Scene image comparisons:
_ _ _

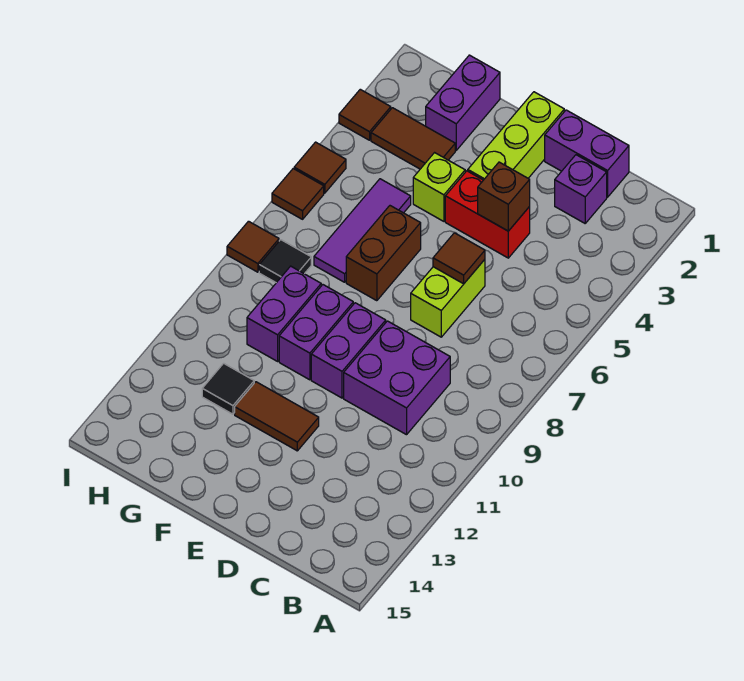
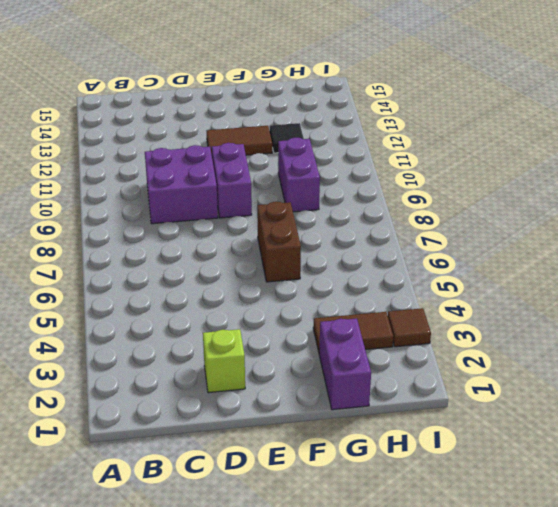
lime brick D2 level 1 -> lime brick F4 level 1
none -> purple brick C1:D1 level 1
none -> purple brick C2 level 1
none -> red brick D4:E4 level 1

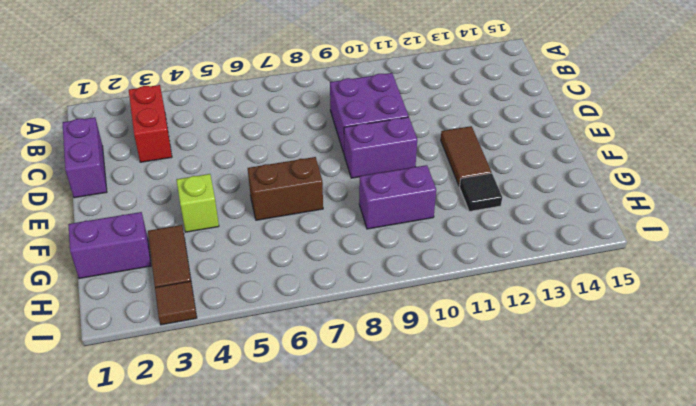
red brick B3:C3 level 1 -> red brick D4:E4 level 1
none -> purple brick C2 level 1
none -> lime brick D6:D7 level 1
none -> lime brick E1:E3 level 1

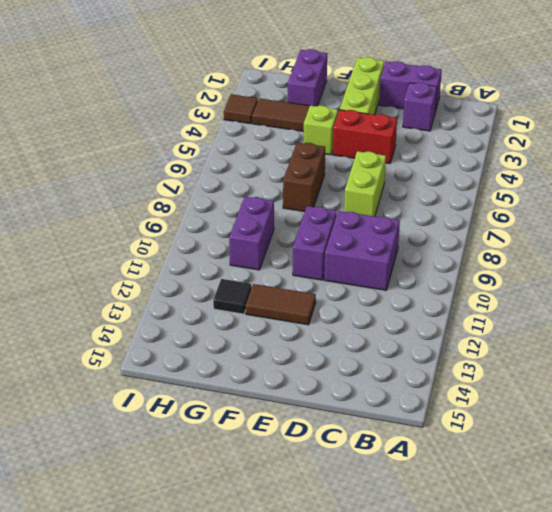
none -> purple brick F9:F10 level 1
none -> purple tile G5:G7 level 1
none -> black tile H8 level 1

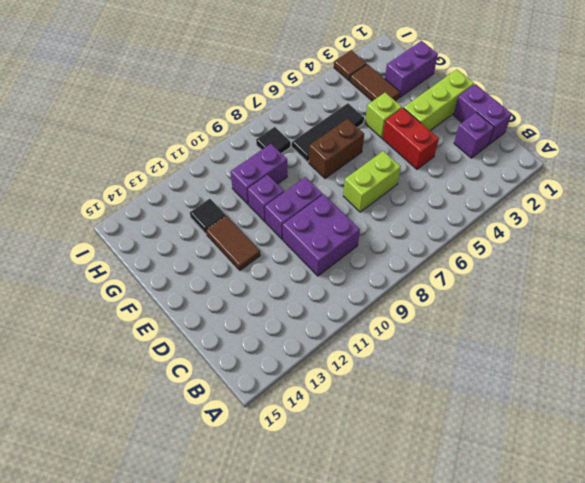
purple brick F10 level 1 -> purple brick F9:F10 level 1
black tile G5:G7 level 1 -> purple tile G5:G7 level 1
none -> brown tile I5 level 1
none -> brown tile I6 level 1
none -> brown tile I8 level 1

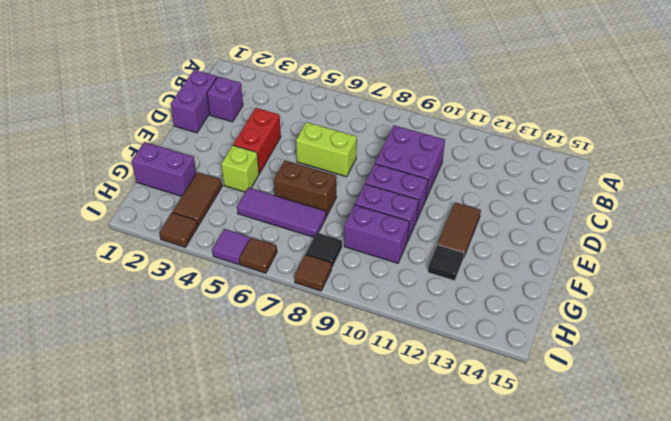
purple tile I5 level 1 -> brown tile I5 level 1
none -> lime brick E1:E3 level 1
none -> brown brick D4 level 2
none -> brown tile D6 level 2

_ _ _

◆ About this exercise ◆
Every entry above is to be printed again exactly, pictures omitted.

◆ Task output ◆
lime brick D2 level 1 -> lime brick F4 level 1
none -> purple brick C1:D1 level 1
none -> purple brick C2 level 1
none -> red brick D4:E4 level 1

red brick B3:C3 level 1 -> red brick D4:E4 level 1
none -> purple brick C2 level 1
none -> lime brick D6:D7 level 1
none -> lime brick E1:E3 level 1

none -> purple brick F9:F10 level 1
none -> purple tile G5:G7 level 1
none -> black tile H8 level 1

purple brick F10 level 1 -> purple brick F9:F10 level 1
black tile G5:G7 level 1 -> purple tile G5:G7 level 1
none -> brown tile I5 level 1
none -> brown tile I6 level 1
none -> brown tile I8 level 1

purple tile I5 level 1 -> brown tile I5 level 1
none -> lime brick E1:E3 level 1
none -> brown brick D4 level 2
none -> brown tile D6 level 2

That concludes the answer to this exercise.